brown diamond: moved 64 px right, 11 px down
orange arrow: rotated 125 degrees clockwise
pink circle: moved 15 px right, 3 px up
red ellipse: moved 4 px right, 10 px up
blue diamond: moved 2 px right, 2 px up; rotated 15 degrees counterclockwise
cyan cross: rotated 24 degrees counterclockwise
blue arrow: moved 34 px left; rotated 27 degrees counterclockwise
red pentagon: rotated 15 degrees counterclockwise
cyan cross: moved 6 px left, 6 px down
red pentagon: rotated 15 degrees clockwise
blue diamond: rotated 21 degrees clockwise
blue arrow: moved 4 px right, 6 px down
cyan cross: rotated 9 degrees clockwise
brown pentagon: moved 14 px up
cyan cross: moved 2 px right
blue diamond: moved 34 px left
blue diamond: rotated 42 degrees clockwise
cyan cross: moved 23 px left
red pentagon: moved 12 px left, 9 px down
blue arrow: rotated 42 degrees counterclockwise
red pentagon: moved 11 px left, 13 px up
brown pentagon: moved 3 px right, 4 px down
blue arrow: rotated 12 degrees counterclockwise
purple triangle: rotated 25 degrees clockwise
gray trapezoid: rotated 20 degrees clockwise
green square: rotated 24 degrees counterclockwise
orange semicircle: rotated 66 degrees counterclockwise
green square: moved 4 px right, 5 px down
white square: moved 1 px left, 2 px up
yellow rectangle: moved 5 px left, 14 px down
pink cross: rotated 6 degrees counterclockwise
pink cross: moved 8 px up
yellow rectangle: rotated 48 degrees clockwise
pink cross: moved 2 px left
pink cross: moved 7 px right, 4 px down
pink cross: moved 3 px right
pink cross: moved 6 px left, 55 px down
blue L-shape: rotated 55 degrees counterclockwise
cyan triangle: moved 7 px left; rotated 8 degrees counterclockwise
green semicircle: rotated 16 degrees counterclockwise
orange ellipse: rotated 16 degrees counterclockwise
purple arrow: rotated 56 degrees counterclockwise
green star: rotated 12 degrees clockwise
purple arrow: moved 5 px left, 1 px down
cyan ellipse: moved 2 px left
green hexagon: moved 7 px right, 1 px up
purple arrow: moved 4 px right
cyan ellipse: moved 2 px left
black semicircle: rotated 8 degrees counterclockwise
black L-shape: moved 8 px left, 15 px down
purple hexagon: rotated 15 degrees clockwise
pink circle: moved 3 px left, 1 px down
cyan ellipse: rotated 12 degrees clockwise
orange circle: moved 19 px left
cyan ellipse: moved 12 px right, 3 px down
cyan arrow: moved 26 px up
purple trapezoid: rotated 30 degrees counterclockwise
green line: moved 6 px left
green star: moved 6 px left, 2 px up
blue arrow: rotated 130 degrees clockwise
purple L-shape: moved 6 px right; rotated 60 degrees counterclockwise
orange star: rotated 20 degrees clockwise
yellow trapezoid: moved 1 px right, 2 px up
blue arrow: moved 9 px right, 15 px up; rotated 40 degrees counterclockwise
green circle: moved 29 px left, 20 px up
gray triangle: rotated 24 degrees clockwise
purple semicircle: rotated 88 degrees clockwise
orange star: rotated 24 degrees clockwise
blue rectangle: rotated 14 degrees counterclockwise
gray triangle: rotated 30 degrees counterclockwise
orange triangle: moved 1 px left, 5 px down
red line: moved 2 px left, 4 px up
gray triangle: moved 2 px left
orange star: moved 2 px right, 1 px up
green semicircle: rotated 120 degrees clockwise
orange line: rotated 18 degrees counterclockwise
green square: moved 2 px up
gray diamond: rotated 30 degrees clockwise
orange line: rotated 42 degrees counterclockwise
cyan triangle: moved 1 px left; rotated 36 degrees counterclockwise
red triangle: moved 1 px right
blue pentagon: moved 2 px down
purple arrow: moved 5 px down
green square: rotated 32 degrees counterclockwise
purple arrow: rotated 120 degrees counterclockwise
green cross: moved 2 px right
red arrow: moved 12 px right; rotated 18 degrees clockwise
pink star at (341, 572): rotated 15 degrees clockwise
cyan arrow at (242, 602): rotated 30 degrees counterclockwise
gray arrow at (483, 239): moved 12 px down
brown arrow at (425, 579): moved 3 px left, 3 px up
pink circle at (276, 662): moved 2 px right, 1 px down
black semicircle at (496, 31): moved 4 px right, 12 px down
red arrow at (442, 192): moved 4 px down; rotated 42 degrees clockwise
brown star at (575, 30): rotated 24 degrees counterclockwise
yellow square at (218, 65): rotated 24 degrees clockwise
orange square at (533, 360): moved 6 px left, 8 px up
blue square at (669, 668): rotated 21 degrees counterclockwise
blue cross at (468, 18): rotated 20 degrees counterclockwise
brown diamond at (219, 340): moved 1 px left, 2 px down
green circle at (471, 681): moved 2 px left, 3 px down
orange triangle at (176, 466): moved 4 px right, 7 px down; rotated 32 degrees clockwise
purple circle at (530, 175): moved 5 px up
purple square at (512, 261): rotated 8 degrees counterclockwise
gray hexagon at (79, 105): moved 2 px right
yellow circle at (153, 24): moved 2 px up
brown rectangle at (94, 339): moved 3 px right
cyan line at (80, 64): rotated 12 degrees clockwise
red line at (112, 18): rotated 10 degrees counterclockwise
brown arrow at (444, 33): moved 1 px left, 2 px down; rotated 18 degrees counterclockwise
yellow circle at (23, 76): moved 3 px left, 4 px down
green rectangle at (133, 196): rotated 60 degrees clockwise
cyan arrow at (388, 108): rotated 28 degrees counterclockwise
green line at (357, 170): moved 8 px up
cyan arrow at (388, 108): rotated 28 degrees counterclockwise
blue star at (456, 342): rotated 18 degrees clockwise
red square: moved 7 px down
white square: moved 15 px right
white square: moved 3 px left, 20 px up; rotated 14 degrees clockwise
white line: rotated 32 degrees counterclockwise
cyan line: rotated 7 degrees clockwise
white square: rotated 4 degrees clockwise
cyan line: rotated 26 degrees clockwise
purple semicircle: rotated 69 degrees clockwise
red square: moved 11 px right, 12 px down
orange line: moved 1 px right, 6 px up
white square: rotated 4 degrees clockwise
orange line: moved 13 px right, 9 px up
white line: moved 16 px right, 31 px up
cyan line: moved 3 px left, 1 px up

+++++

• [What is required]
Copy the rows above word for word, starting at the first row and ending at the row that contains "blue diamond: moved 2".

• [Result for this task]
brown diamond: moved 64 px right, 11 px down
orange arrow: rotated 125 degrees clockwise
pink circle: moved 15 px right, 3 px up
red ellipse: moved 4 px right, 10 px up
blue diamond: moved 2 px right, 2 px up; rotated 15 degrees counterclockwise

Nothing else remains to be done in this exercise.